* WORK REQUEST: Should an entry contain an image, leave the image out and repeat the entry's text exactly.
Content starts
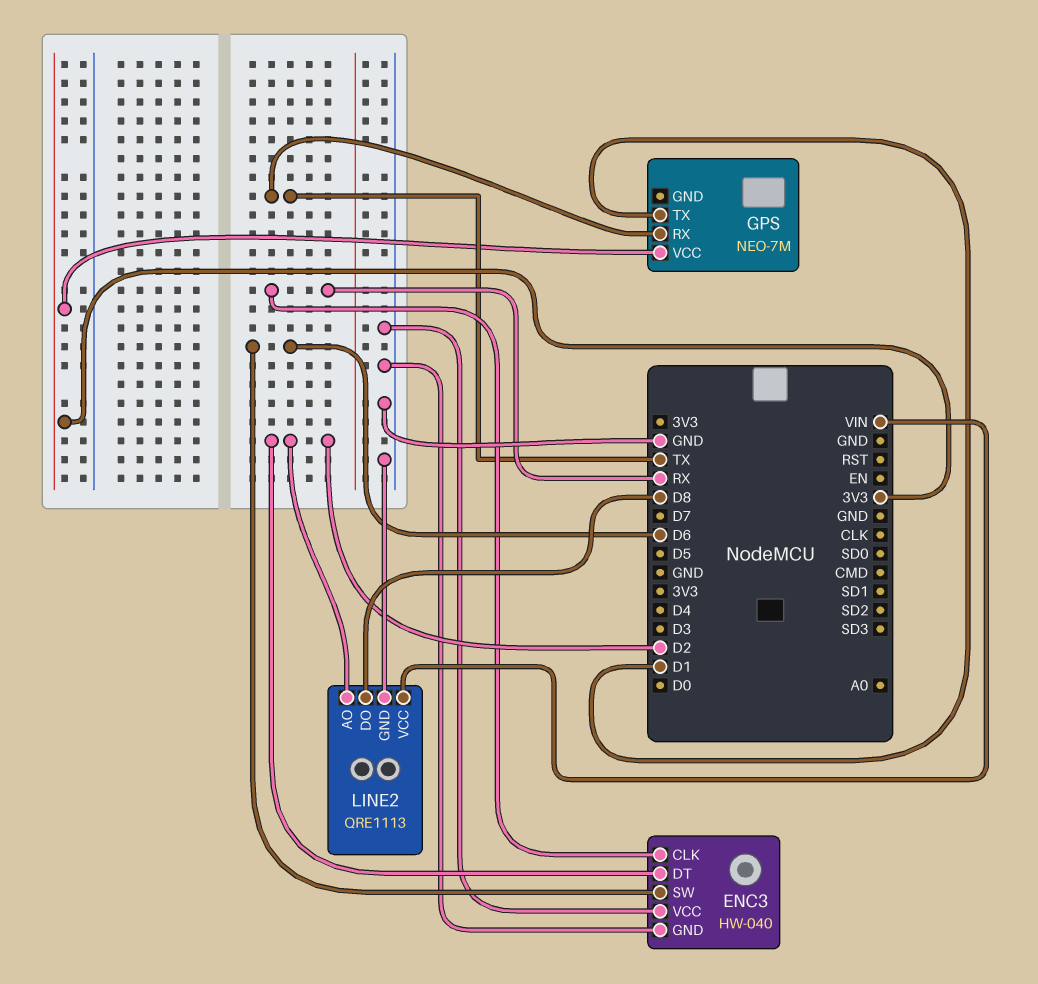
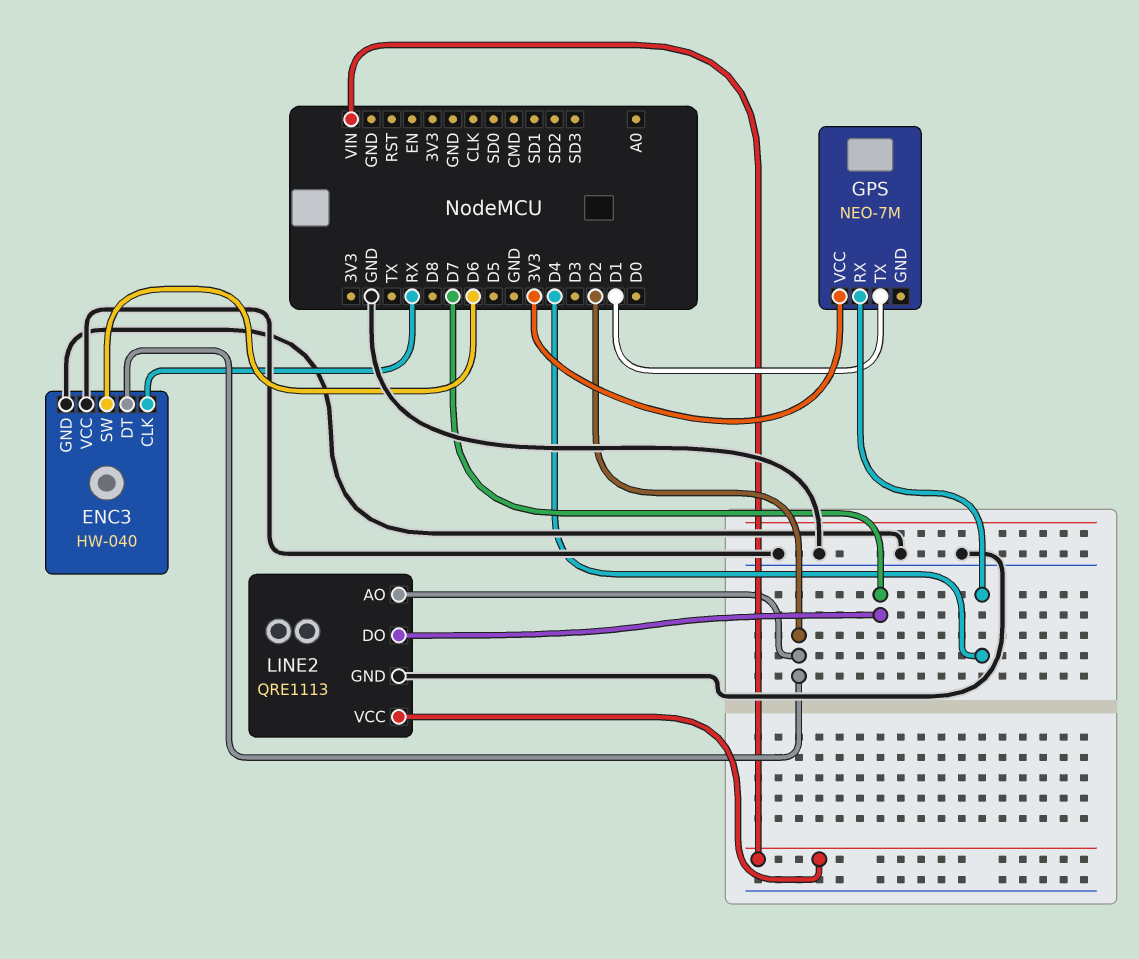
GPS pin RX: TX -> D4
LINE2 pin DO: D8 -> D7

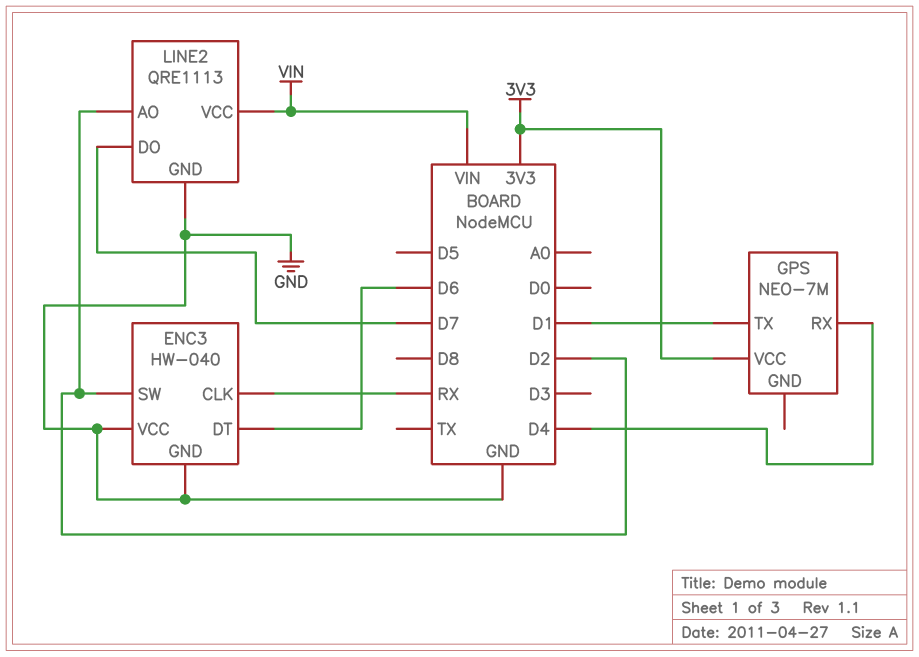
ENC3 pin DT: D2 -> D6
ENC3 pin SW: D6 -> D2

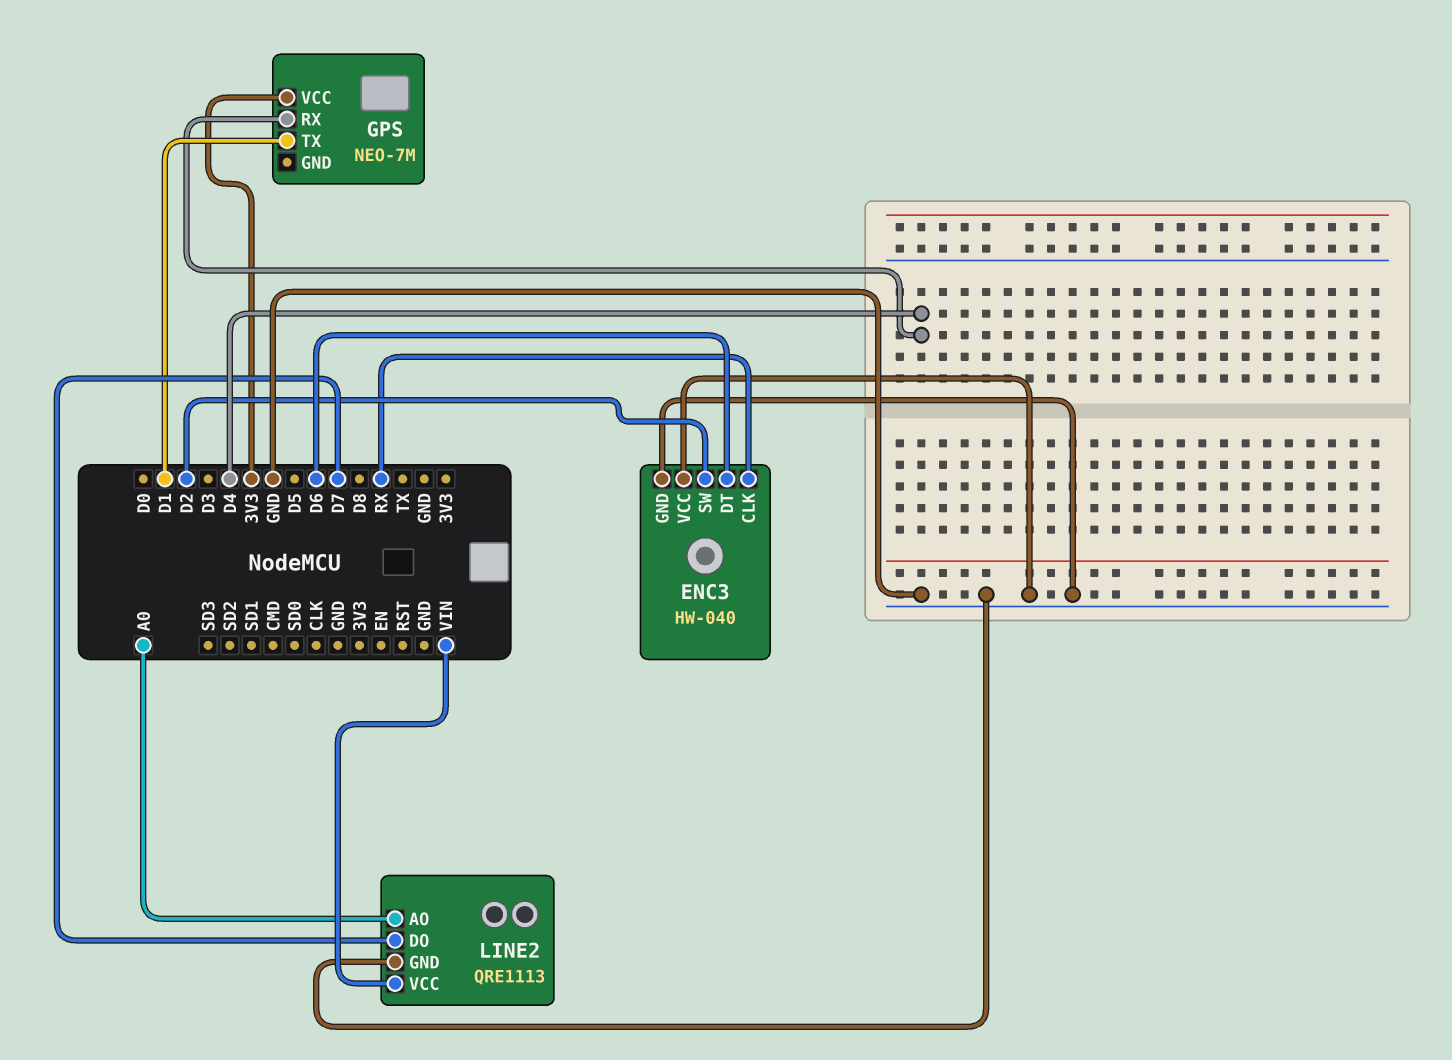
LINE2 pin AO: D2 -> A0

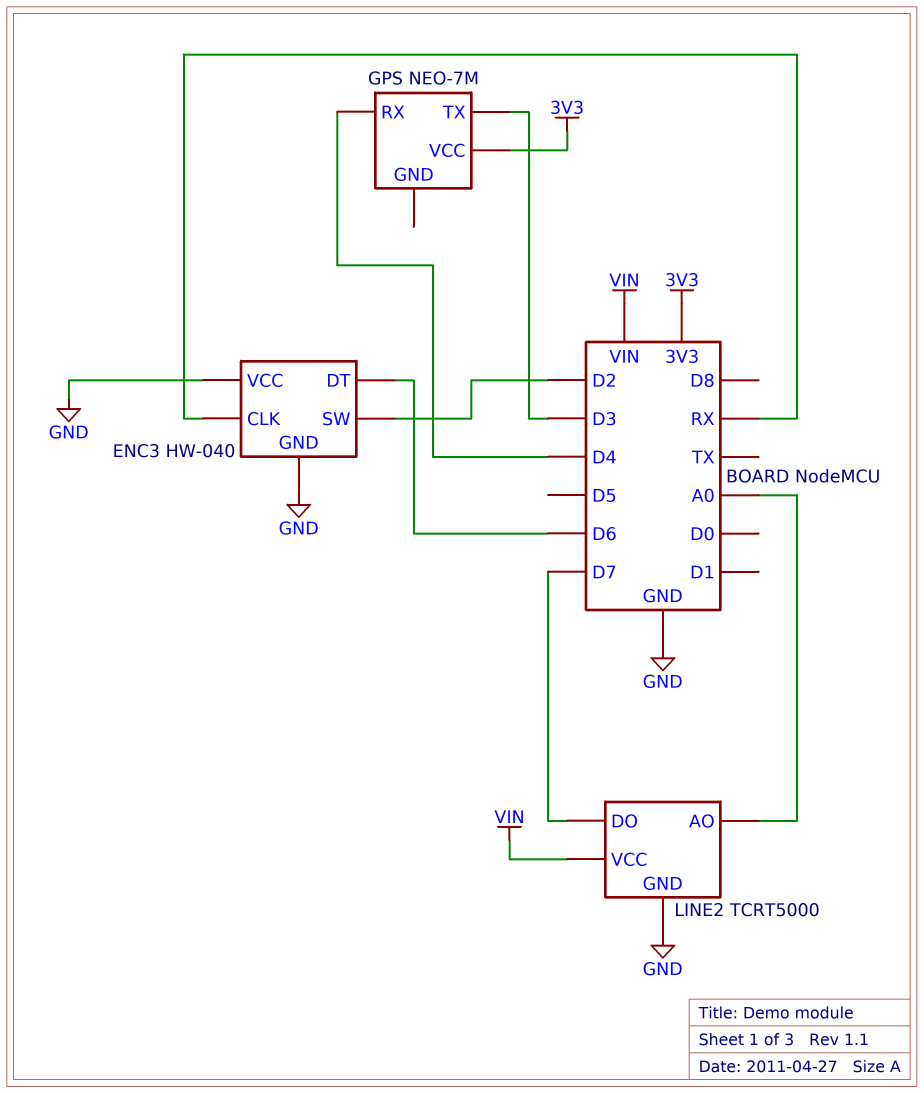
GPS pin TX: D1 -> D3
LINE2: QRE1113 -> TCRT5000

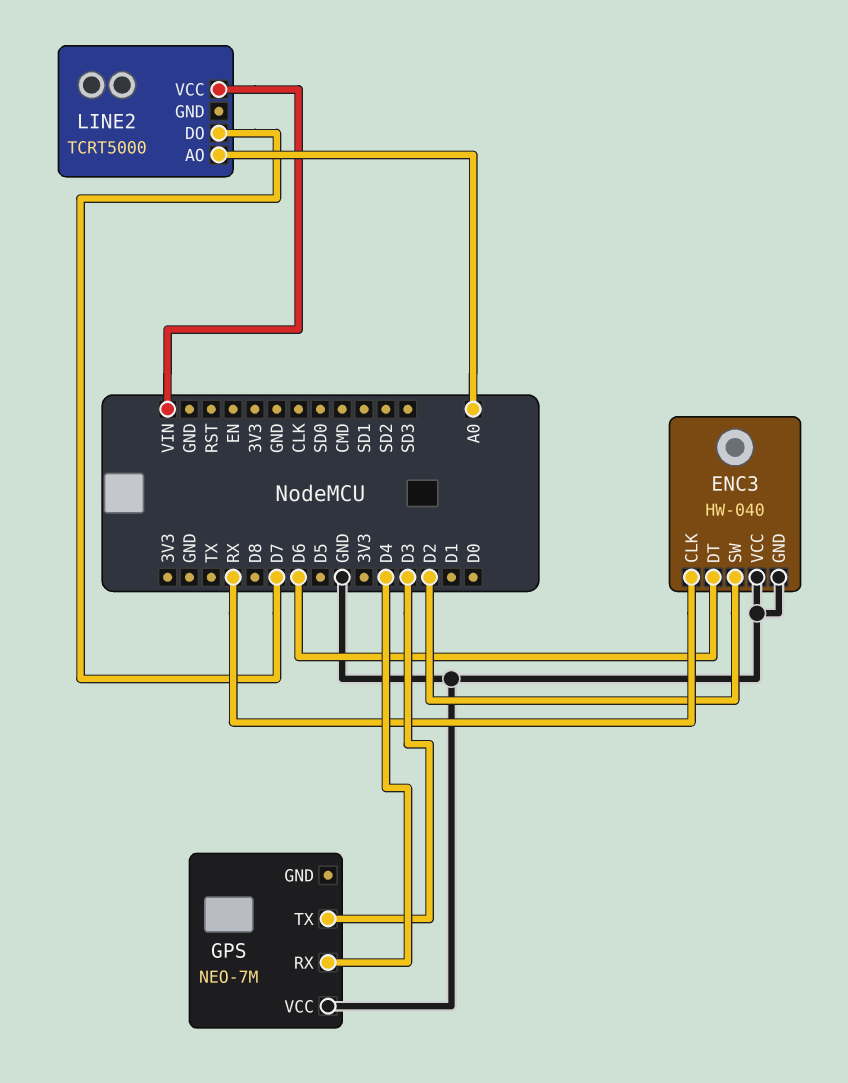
GPS pin VCC: 3V3 -> GND
LINE2 pin GND: GND -> none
Content ends
* REPLY:
GPS pin RX: TX -> D4
LINE2 pin DO: D8 -> D7

ENC3 pin DT: D2 -> D6
ENC3 pin SW: D6 -> D2

LINE2 pin AO: D2 -> A0

GPS pin TX: D1 -> D3
LINE2: QRE1113 -> TCRT5000

GPS pin VCC: 3V3 -> GND
LINE2 pin GND: GND -> none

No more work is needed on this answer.